(Records from a collection)

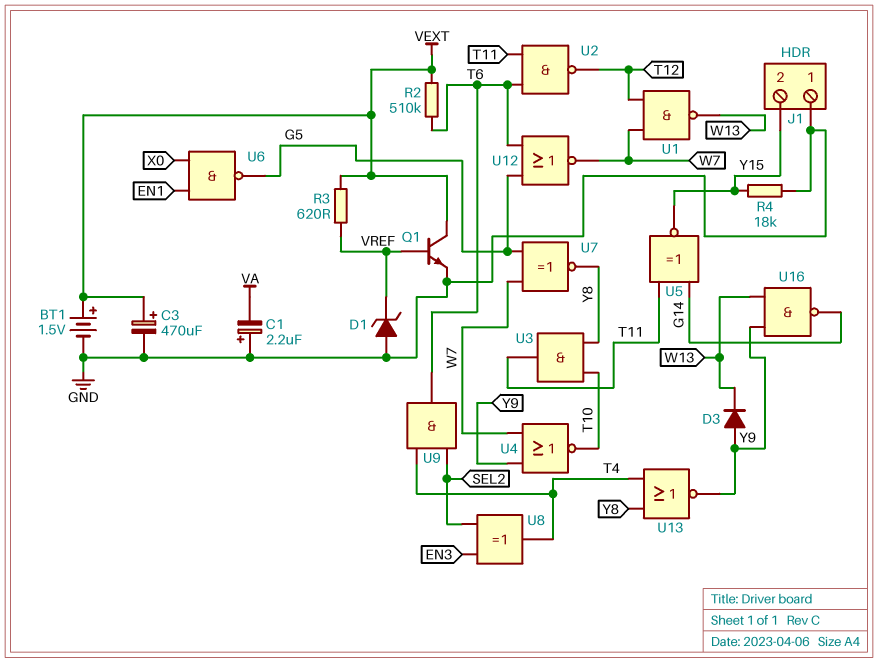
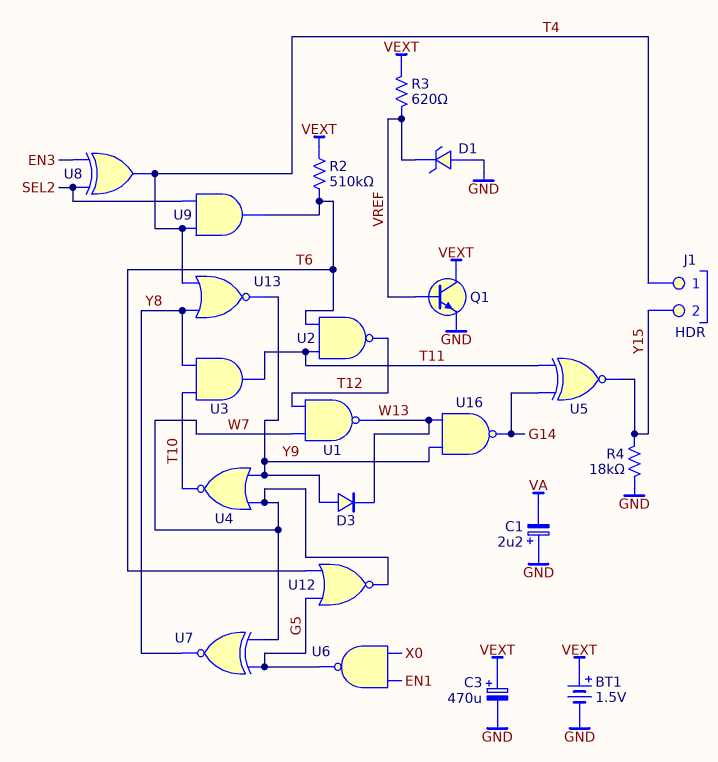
J1 pin 1: GND -> T4

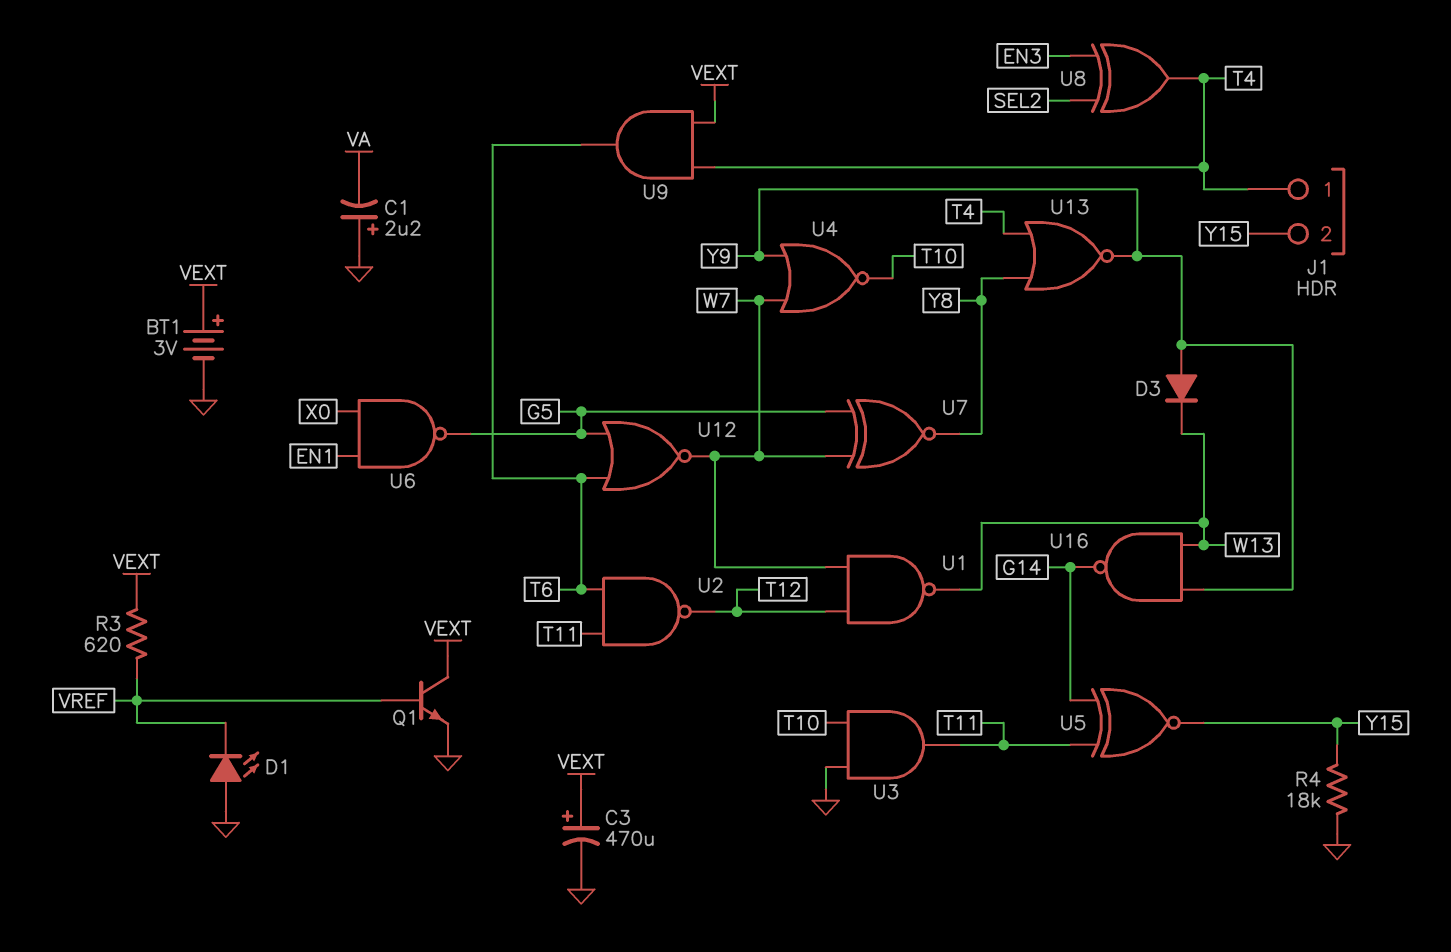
BT1: 1.5V (plus VEXT, minus GND) -> 3V (plus VEXT, minus GND)
D1: zener (A GND, K VREF) -> LED (A GND, K VREF)
R2: 510k (T6, VEXT) -> none
U3: AND (in T10, in Y8, out T11) -> AND (in GND, in T10, out T11)
U9: AND (in SEL2, in T4, out T6) -> AND (in T4, in VEXT, out T6)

# TASK DETAILS
When the entries above show the word "VEXT" in a line, copy that line out.

# ANSWER SECTION
BT1: 1.5V (plus VEXT, minus GND) -> 3V (plus VEXT, minus GND)
R2: 510k (T6, VEXT) -> none
U9: AND (in SEL2, in T4, out T6) -> AND (in T4, in VEXT, out T6)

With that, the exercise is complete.